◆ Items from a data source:

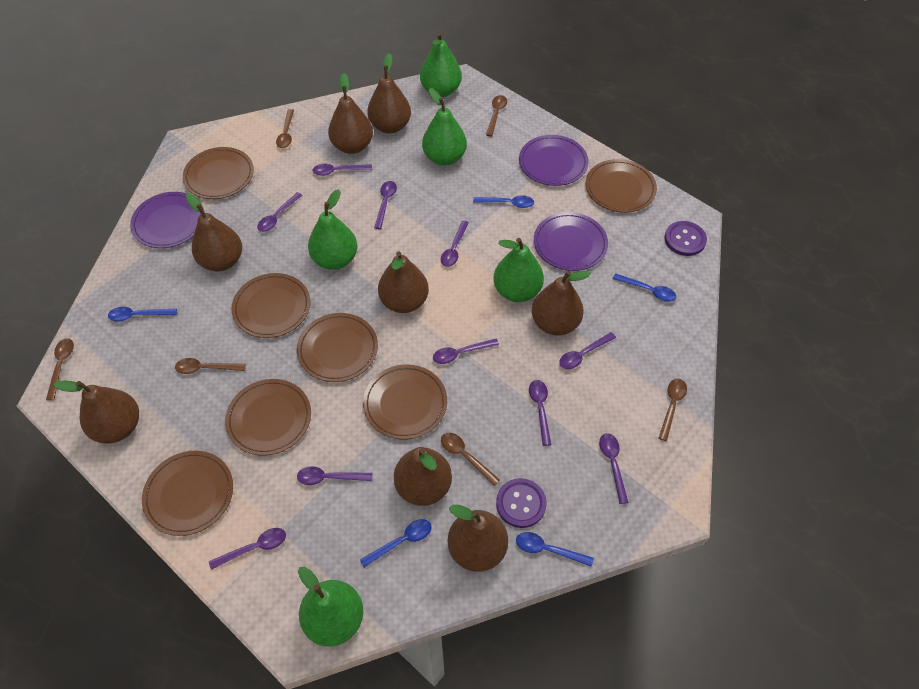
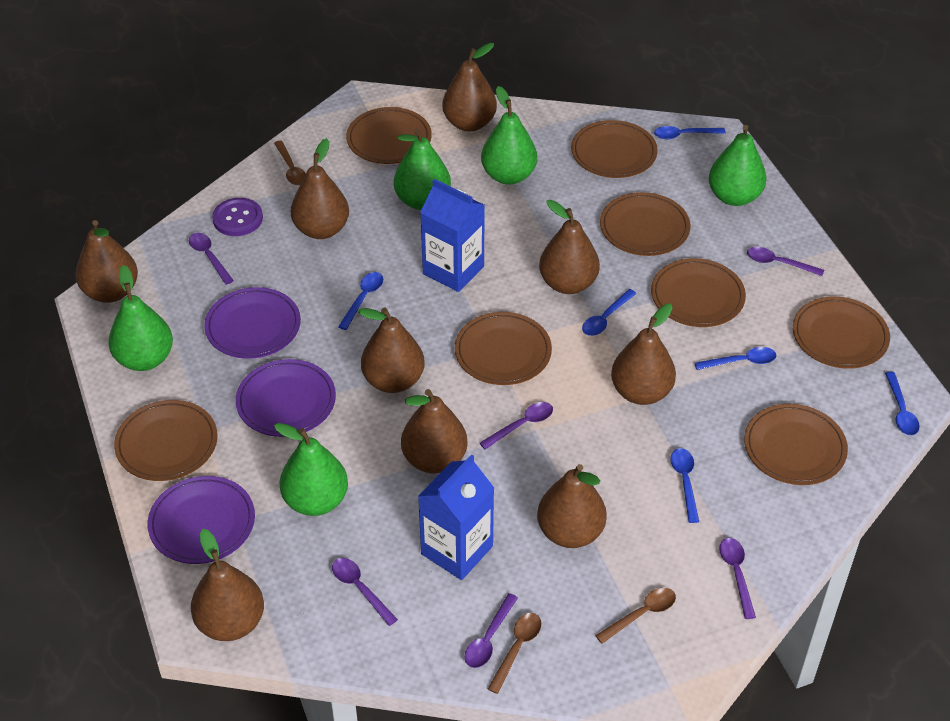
blue carton: 0 -> 2
blue spoon: 5 -> 6
brown pear: 8 -> 9
brown plate: 7 -> 8
brown spoon: 6 -> 3
purple button: 2 -> 1
purple spoon: 10 -> 6

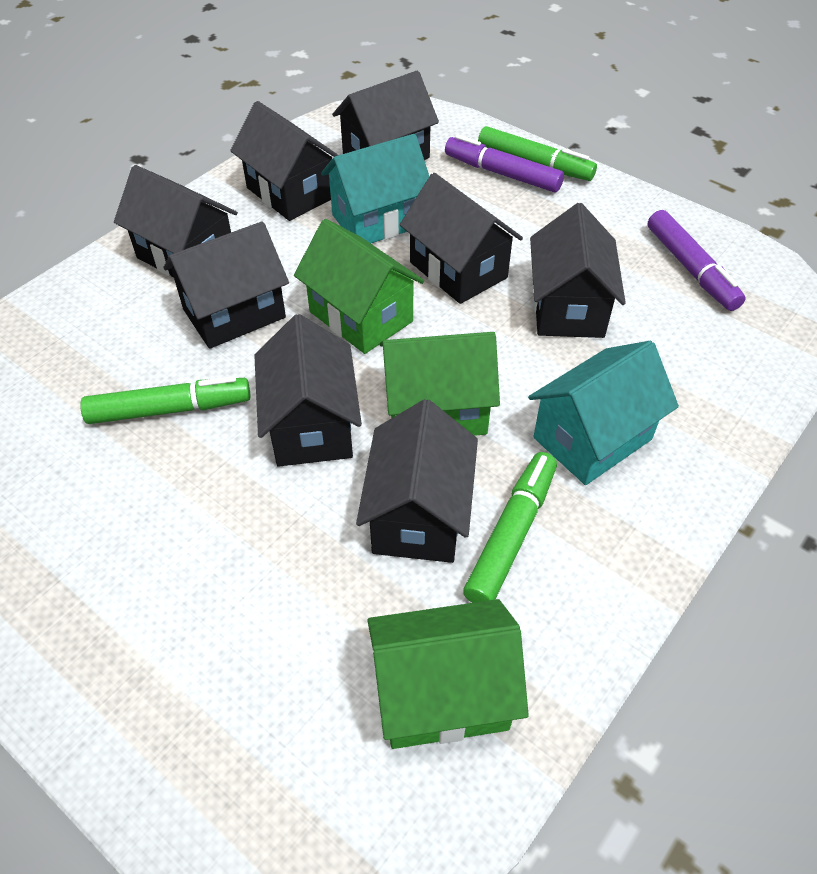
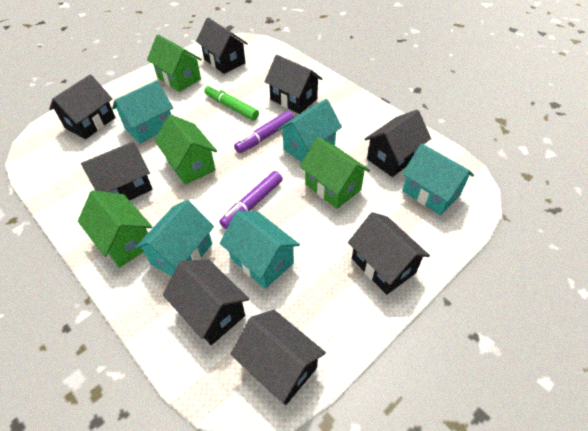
green house: 3 -> 4
green marker: 3 -> 1
turquoise house: 2 -> 5

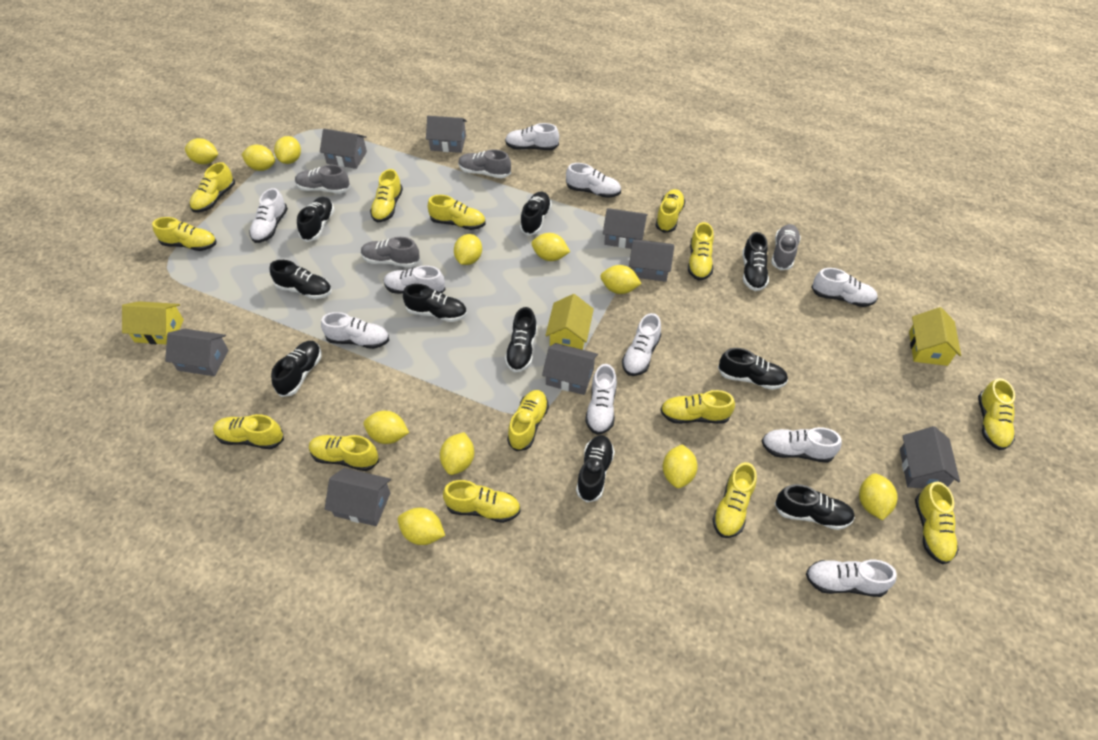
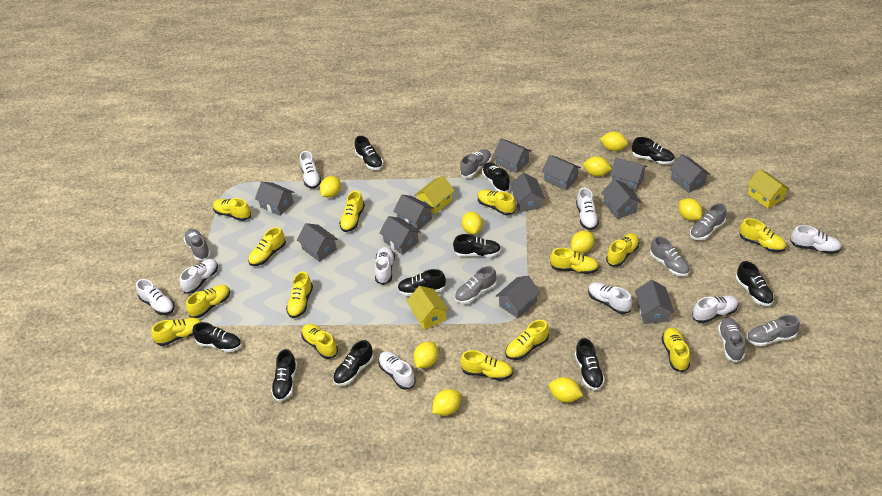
grey house: 8 -> 12
grey shoe: 4 -> 7
white shoe: 10 -> 9
yellow lemon: 11 -> 9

◆ Problem to solve:
Could you set down the records above word for word, without any of the pictures?

◆ Expected answer:
blue carton: 0 -> 2
blue spoon: 5 -> 6
brown pear: 8 -> 9
brown plate: 7 -> 8
brown spoon: 6 -> 3
purple button: 2 -> 1
purple spoon: 10 -> 6

green house: 3 -> 4
green marker: 3 -> 1
turquoise house: 2 -> 5

grey house: 8 -> 12
grey shoe: 4 -> 7
white shoe: 10 -> 9
yellow lemon: 11 -> 9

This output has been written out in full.